### Records
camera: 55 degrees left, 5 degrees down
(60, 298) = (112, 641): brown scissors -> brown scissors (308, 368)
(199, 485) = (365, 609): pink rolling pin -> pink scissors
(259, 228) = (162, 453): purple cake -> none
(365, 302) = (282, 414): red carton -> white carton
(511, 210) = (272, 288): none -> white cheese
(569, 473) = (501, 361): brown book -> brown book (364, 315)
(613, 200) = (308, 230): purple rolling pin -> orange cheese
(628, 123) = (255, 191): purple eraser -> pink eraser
...
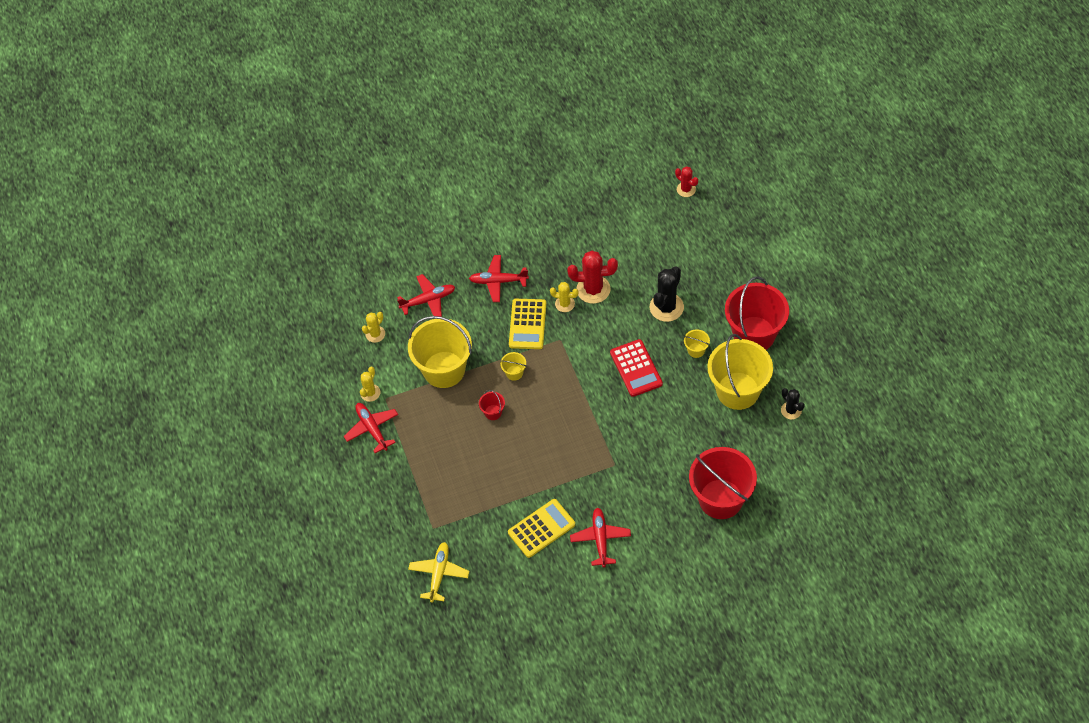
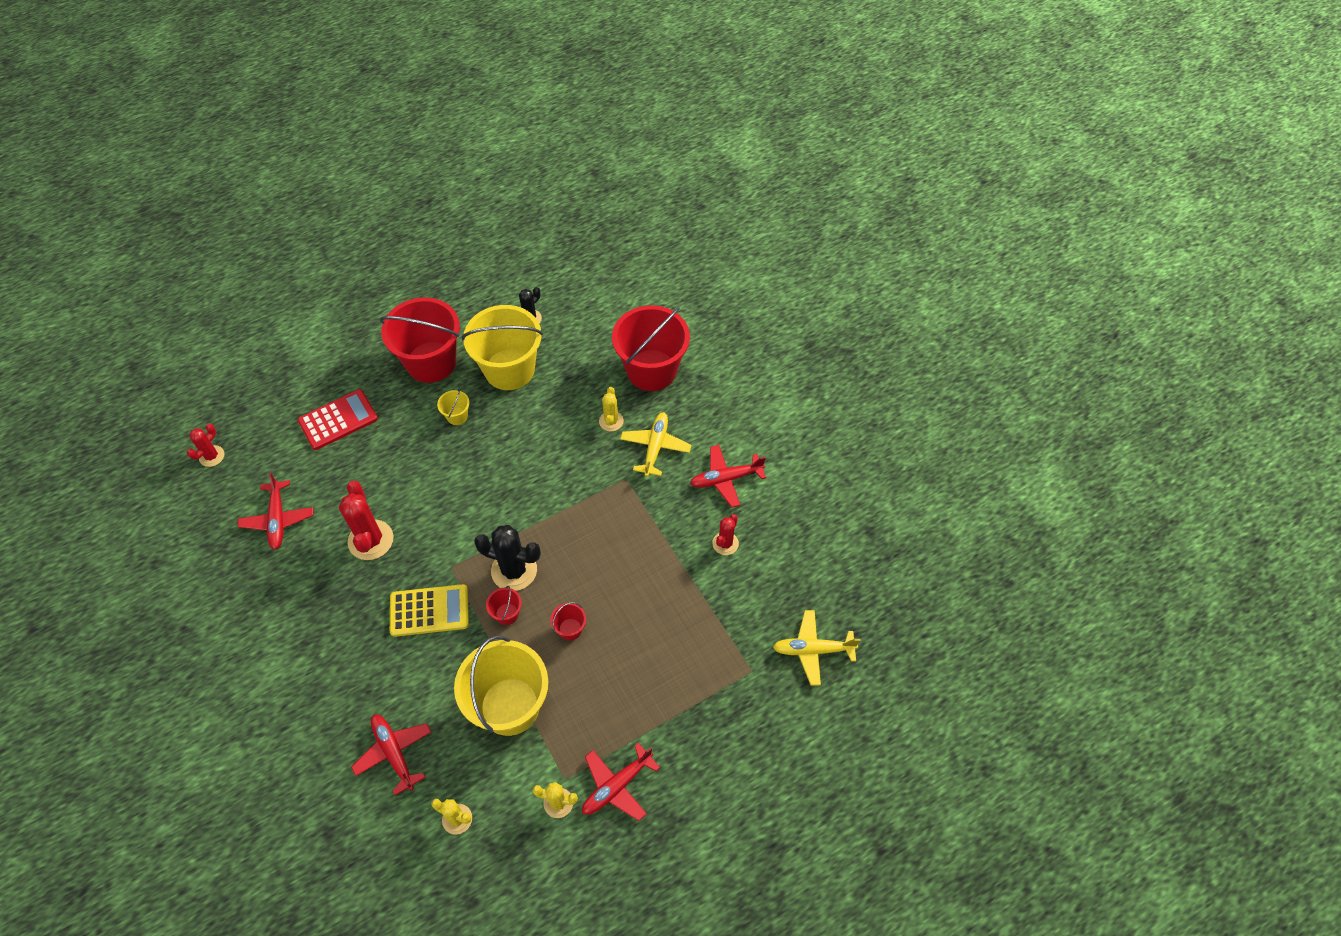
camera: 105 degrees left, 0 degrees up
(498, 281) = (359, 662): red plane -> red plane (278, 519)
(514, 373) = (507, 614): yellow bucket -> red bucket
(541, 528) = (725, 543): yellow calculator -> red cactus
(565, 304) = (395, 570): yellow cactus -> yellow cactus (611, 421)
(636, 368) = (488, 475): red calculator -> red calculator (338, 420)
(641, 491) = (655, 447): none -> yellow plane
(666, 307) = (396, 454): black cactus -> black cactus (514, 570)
==
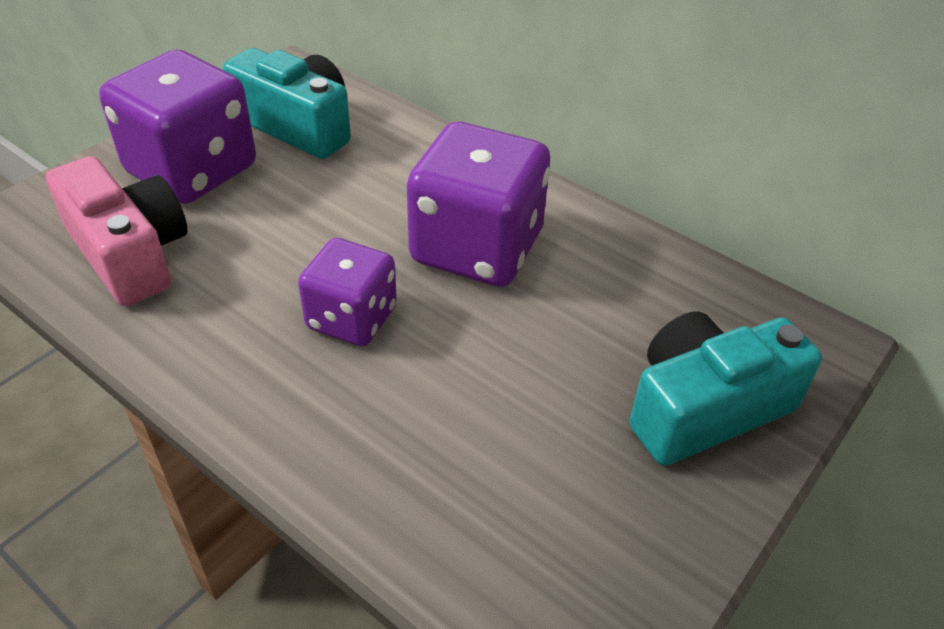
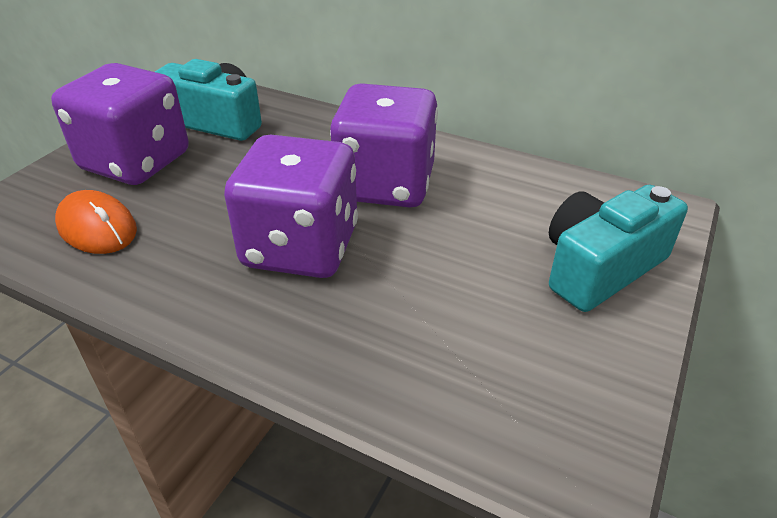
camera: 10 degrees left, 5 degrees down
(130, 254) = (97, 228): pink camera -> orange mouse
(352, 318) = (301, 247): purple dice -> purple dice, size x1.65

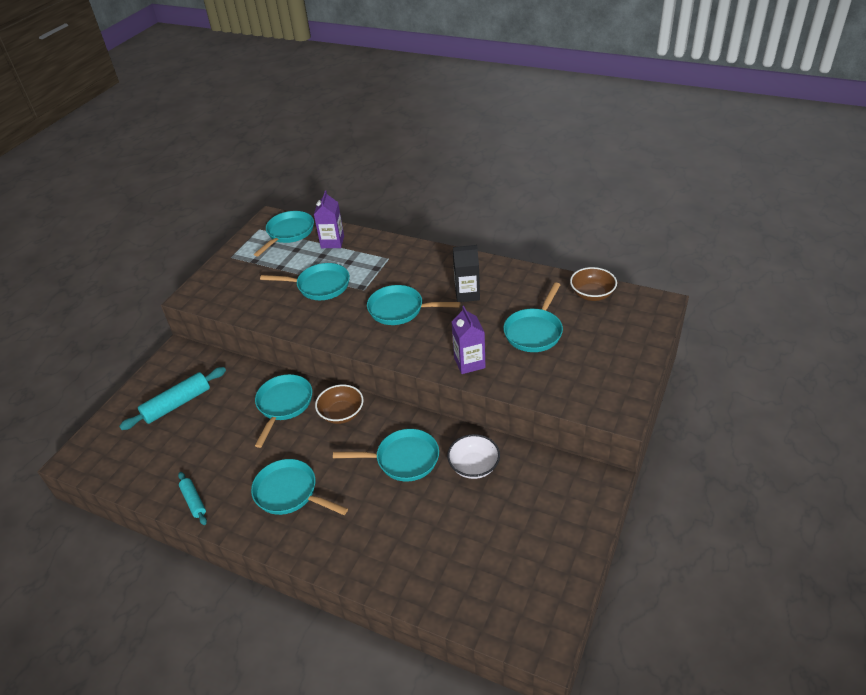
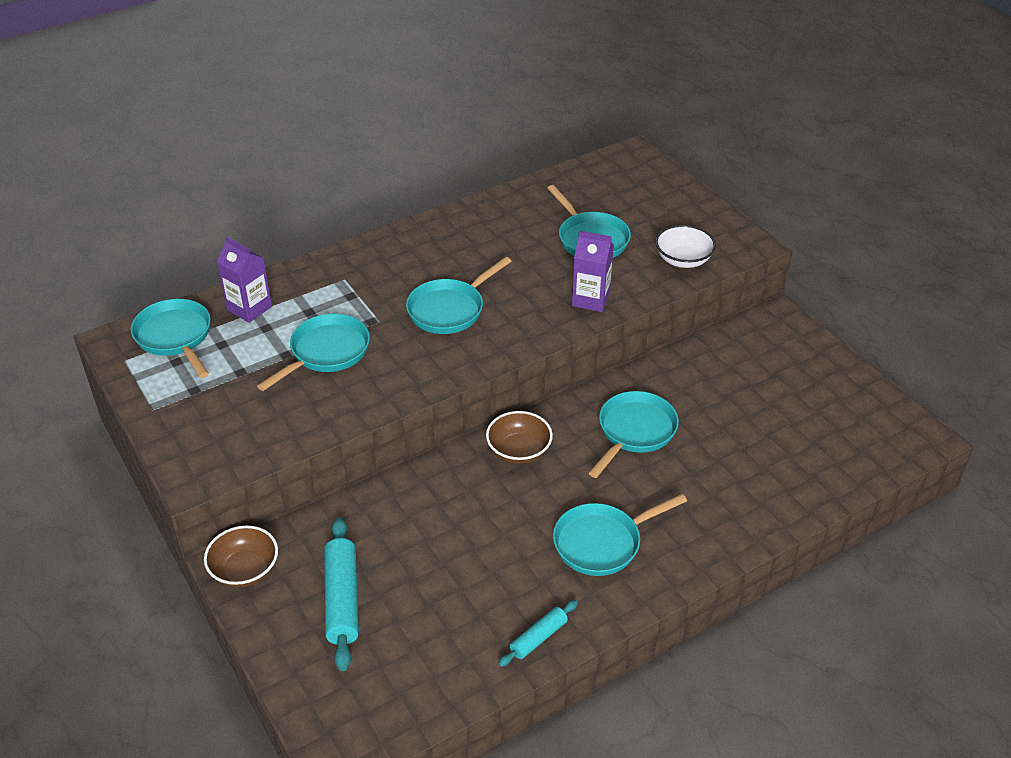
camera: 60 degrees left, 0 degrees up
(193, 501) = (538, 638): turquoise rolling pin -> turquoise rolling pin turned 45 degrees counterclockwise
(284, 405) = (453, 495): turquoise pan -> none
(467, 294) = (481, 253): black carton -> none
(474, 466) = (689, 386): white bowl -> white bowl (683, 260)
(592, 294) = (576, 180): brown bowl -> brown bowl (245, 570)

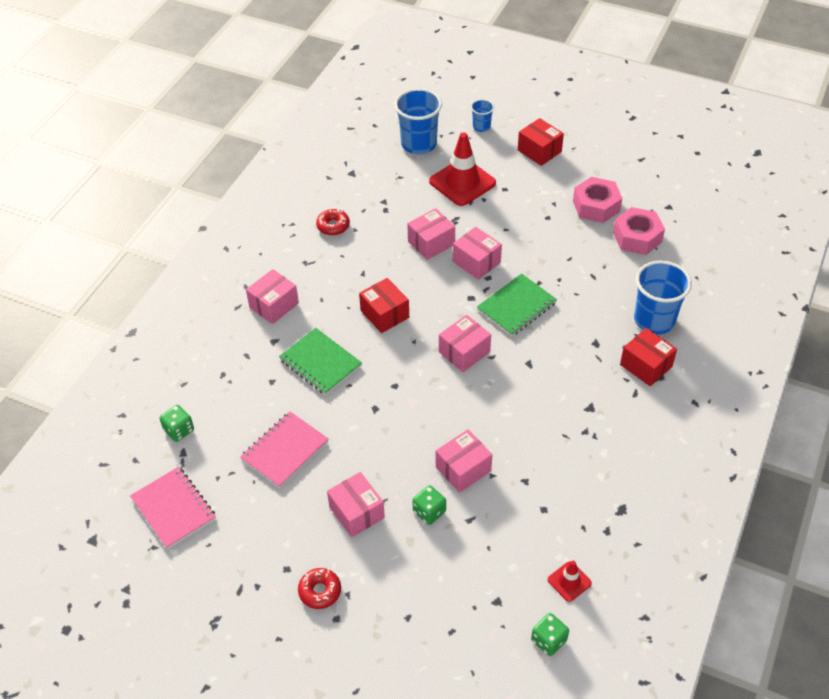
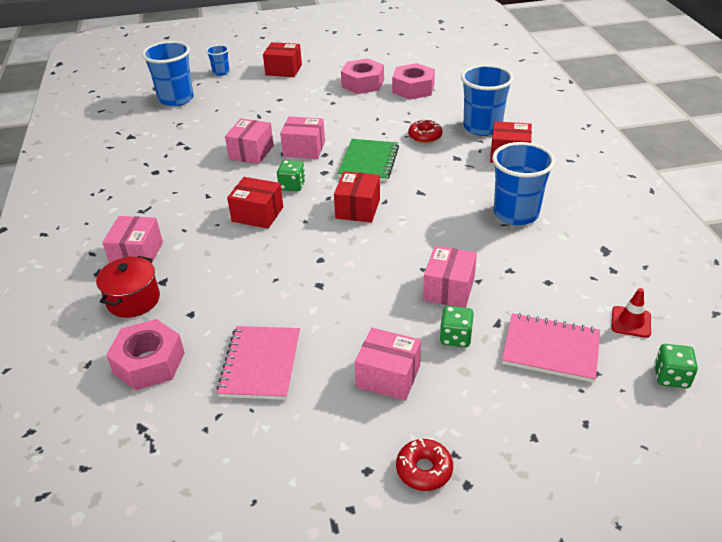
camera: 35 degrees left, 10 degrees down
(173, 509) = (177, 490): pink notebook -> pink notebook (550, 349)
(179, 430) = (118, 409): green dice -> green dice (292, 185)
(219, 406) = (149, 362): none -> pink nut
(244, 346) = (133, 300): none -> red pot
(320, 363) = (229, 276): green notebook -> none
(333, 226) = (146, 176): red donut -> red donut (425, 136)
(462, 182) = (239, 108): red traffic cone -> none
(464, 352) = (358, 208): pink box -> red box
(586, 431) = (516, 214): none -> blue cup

### Description of the task
Starting at the line containing "(284, 405) = (453, 495): turquoise" and finishing at the line containing "(586, 431) = (516, 214): none -> blue cup", return those lines exactly as they appear above, without the pictures.

### Solved problem
(284, 405) = (453, 495): turquoise pan -> none
(467, 294) = (481, 253): black carton -> none
(474, 466) = (689, 386): white bowl -> white bowl (683, 260)
(592, 294) = (576, 180): brown bowl -> brown bowl (245, 570)

camera: 35 degrees left, 10 degrees down
(173, 509) = (177, 490): pink notebook -> pink notebook (550, 349)
(179, 430) = (118, 409): green dice -> green dice (292, 185)
(219, 406) = (149, 362): none -> pink nut
(244, 346) = (133, 300): none -> red pot
(320, 363) = (229, 276): green notebook -> none
(333, 226) = (146, 176): red donut -> red donut (425, 136)
(462, 182) = (239, 108): red traffic cone -> none
(464, 352) = (358, 208): pink box -> red box
(586, 431) = (516, 214): none -> blue cup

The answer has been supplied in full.